Segment Start: INFORMATION GIVEN
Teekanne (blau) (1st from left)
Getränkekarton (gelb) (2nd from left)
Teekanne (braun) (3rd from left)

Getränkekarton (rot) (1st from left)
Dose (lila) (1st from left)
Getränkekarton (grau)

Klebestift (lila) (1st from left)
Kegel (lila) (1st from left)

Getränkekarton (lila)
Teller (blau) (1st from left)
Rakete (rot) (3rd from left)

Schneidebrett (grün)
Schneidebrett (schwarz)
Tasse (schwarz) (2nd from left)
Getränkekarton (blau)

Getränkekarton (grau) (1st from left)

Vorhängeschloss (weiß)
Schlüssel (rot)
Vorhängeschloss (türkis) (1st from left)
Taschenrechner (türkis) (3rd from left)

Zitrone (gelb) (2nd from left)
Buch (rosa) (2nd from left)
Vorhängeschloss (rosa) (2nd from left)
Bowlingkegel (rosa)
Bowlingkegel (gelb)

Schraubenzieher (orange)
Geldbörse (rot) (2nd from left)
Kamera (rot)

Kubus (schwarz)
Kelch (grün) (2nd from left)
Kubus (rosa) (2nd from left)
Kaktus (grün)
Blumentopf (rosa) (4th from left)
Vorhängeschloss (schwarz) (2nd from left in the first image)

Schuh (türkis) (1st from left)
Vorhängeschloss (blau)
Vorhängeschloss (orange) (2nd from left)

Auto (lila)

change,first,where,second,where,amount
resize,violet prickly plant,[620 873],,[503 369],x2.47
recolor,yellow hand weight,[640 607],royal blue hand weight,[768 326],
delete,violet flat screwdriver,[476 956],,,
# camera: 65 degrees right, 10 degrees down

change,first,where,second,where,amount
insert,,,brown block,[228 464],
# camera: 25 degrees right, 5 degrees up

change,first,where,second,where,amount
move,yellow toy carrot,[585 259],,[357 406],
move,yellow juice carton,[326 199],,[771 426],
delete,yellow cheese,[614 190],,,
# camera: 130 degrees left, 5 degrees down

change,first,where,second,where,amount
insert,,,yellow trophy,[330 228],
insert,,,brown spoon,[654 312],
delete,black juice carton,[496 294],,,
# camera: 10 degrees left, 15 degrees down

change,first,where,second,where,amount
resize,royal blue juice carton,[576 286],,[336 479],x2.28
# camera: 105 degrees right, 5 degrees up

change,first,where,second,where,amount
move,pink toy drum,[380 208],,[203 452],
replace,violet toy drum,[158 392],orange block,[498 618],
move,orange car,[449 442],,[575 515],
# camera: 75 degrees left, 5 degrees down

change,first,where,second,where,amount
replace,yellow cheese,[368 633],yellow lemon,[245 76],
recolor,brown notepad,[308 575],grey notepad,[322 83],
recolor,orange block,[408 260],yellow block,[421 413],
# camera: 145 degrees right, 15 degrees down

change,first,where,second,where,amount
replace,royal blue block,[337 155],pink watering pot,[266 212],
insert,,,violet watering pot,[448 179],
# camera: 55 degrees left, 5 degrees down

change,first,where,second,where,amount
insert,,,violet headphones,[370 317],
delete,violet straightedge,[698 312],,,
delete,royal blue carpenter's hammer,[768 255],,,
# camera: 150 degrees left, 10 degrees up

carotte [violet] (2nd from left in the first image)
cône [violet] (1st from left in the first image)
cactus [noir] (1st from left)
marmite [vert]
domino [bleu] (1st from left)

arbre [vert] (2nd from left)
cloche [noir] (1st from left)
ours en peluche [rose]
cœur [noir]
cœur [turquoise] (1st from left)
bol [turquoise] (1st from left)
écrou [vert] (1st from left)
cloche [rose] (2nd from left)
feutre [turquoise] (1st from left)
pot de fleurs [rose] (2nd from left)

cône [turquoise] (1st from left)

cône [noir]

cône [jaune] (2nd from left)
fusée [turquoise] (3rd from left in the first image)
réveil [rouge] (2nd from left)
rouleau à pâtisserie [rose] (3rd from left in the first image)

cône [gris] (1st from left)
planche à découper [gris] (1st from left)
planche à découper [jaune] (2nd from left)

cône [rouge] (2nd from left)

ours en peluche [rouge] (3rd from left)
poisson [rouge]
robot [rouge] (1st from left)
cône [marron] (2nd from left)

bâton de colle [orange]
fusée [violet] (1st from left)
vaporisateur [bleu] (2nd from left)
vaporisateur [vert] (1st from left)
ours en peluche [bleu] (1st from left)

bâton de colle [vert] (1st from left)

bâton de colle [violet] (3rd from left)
Segment End: INFORMATION GIVEN
__INSTRUCTIONS FOR THE TASK__
Could you copy every record above exactly as it stands?

__SOLUTION__
Teekanne (blau) (1st from left)
Getränkekarton (gelb) (2nd from left)
Teekanne (braun) (3rd from left)

Getränkekarton (rot) (1st from left)
Dose (lila) (1st from left)
Getränkekarton (grau)

Klebestift (lila) (1st from left)
Kegel (lila) (1st from left)

Getränkekarton (lila)
Teller (blau) (1st from left)
Rakete (rot) (3rd from left)

Schneidebrett (grün)
Schneidebrett (schwarz)
Tasse (schwarz) (2nd from left)
Getränkekarton (blau)

Getränkekarton (grau) (1st from left)

Vorhängeschloss (weiß)
Schlüssel (rot)
Vorhängeschloss (türkis) (1st from left)
Taschenrechner (türkis) (3rd from left)

Zitrone (gelb) (2nd from left)
Buch (rosa) (2nd from left)
Vorhängeschloss (rosa) (2nd from left)
Bowlingkegel (rosa)
Bowlingkegel (gelb)

Schraubenzieher (orange)
Geldbörse (rot) (2nd from left)
Kamera (rot)

Kubus (schwarz)
Kelch (grün) (2nd from left)
Kubus (rosa) (2nd from left)
Kaktus (grün)
Blumentopf (rosa) (4th from left)
Vorhängeschloss (schwarz) (2nd from left in the first image)

Schuh (türkis) (1st from left)
Vorhängeschloss (blau)
Vorhängeschloss (orange) (2nd from left)

Auto (lila)

change,first,where,second,where,amount
resize,violet prickly plant,[620 873],,[503 369],x2.47
recolor,yellow hand weight,[640 607],royal blue hand weight,[768 326],
delete,violet flat screwdriver,[476 956],,,
# camera: 65 degrees right, 10 degrees down

change,first,where,second,where,amount
insert,,,brown block,[228 464],
# camera: 25 degrees right, 5 degrees up

change,first,where,second,where,amount
move,yellow toy carrot,[585 259],,[357 406],
move,yellow juice carton,[326 199],,[771 426],
delete,yellow cheese,[614 190],,,
# camera: 130 degrees left, 5 degrees down

change,first,where,second,where,amount
insert,,,yellow trophy,[330 228],
insert,,,brown spoon,[654 312],
delete,black juice carton,[496 294],,,
# camera: 10 degrees left, 15 degrees down

change,first,where,second,where,amount
resize,royal blue juice carton,[576 286],,[336 479],x2.28
# camera: 105 degrees right, 5 degrees up

change,first,where,second,where,amount
move,pink toy drum,[380 208],,[203 452],
replace,violet toy drum,[158 392],orange block,[498 618],
move,orange car,[449 442],,[575 515],
# camera: 75 degrees left, 5 degrees down

change,first,where,second,where,amount
replace,yellow cheese,[368 633],yellow lemon,[245 76],
recolor,brown notepad,[308 575],grey notepad,[322 83],
recolor,orange block,[408 260],yellow block,[421 413],
# camera: 145 degrees right, 15 degrees down

change,first,where,second,where,amount
replace,royal blue block,[337 155],pink watering pot,[266 212],
insert,,,violet watering pot,[448 179],
# camera: 55 degrees left, 5 degrees down

change,first,where,second,where,amount
insert,,,violet headphones,[370 317],
delete,violet straightedge,[698 312],,,
delete,royal blue carpenter's hammer,[768 255],,,
# camera: 150 degrees left, 10 degrees up

carotte [violet] (2nd from left in the first image)
cône [violet] (1st from left in the first image)
cactus [noir] (1st from left)
marmite [vert]
domino [bleu] (1st from left)

arbre [vert] (2nd from left)
cloche [noir] (1st from left)
ours en peluche [rose]
cœur [noir]
cœur [turquoise] (1st from left)
bol [turquoise] (1st from left)
écrou [vert] (1st from left)
cloche [rose] (2nd from left)
feutre [turquoise] (1st from left)
pot de fleurs [rose] (2nd from left)

cône [turquoise] (1st from left)

cône [noir]

cône [jaune] (2nd from left)
fusée [turquoise] (3rd from left in the first image)
réveil [rouge] (2nd from left)
rouleau à pâtisserie [rose] (3rd from left in the first image)

cône [gris] (1st from left)
planche à découper [gris] (1st from left)
planche à découper [jaune] (2nd from left)

cône [rouge] (2nd from left)

ours en peluche [rouge] (3rd from left)
poisson [rouge]
robot [rouge] (1st from left)
cône [marron] (2nd from left)

bâton de colle [orange]
fusée [violet] (1st from left)
vaporisateur [bleu] (2nd from left)
vaporisateur [vert] (1st from left)
ours en peluche [bleu] (1st from left)

bâton de colle [vert] (1st from left)

bâton de colle [violet] (3rd from left)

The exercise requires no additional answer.